● Required action
Go through the data and copy every line exactly, but not the images.
--- The records Enclosed Below ---
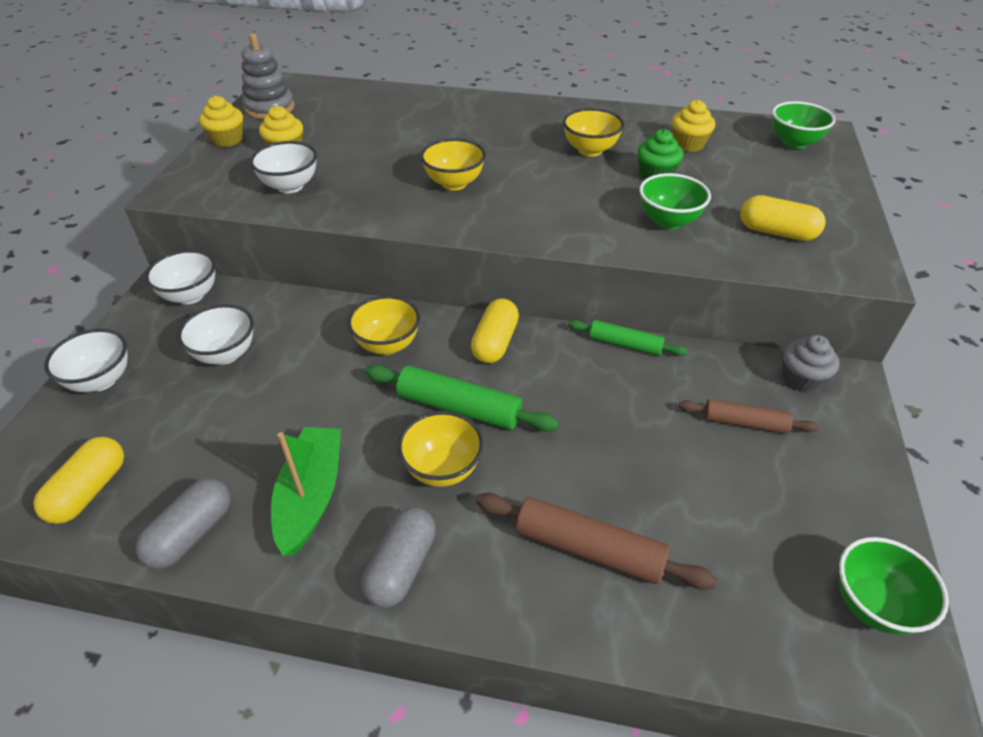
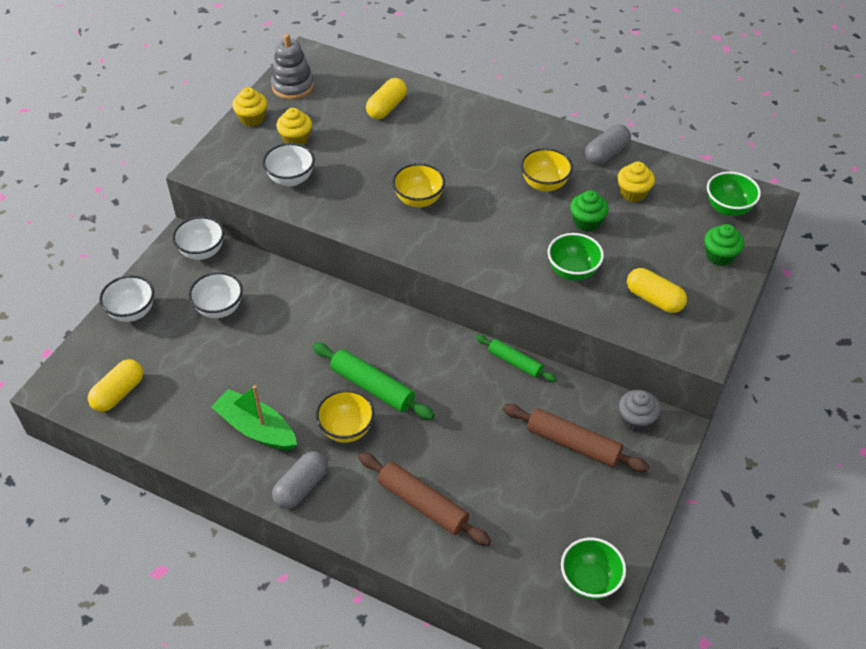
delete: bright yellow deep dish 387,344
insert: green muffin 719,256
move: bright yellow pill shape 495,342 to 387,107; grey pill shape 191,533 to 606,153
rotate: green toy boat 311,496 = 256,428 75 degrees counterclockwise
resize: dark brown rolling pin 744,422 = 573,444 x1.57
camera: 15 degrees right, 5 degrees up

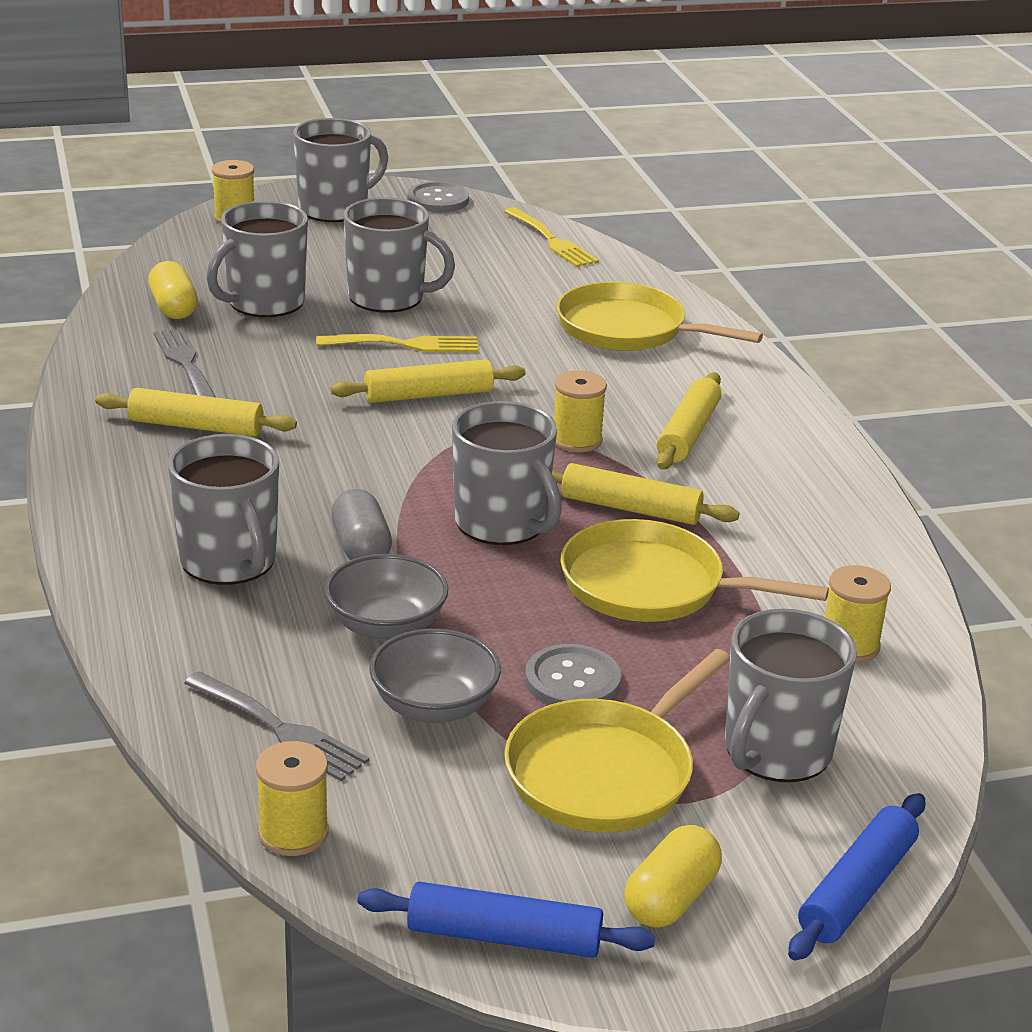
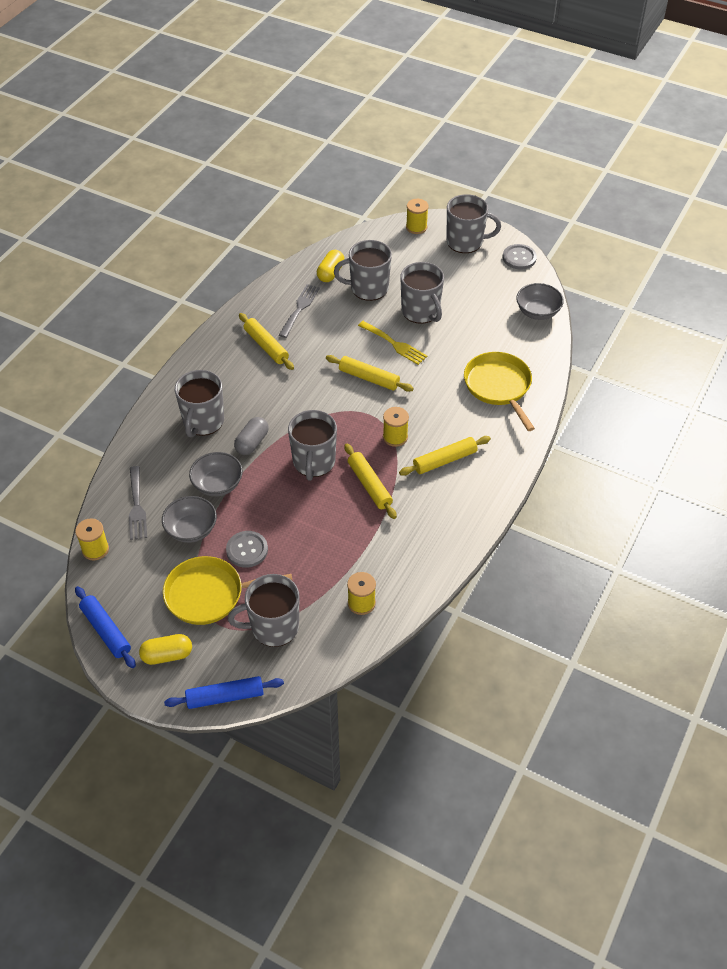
delete: bright yellow skillet 651,586
replace: bright yellow dinner fork 552,241 to grey deep dish 537,312
camera: 45 degrees right, 20 degrees up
--- End of Enclosed The records ---
● Task result
delete: bright yellow deep dish 387,344
insert: green muffin 719,256
move: bright yellow pill shape 495,342 to 387,107; grey pill shape 191,533 to 606,153
rotate: green toy boat 311,496 = 256,428 75 degrees counterclockwise
resize: dark brown rolling pin 744,422 = 573,444 x1.57
camera: 15 degrees right, 5 degrees up

delete: bright yellow skillet 651,586
replace: bright yellow dinner fork 552,241 to grey deep dish 537,312
camera: 45 degrees right, 20 degrees up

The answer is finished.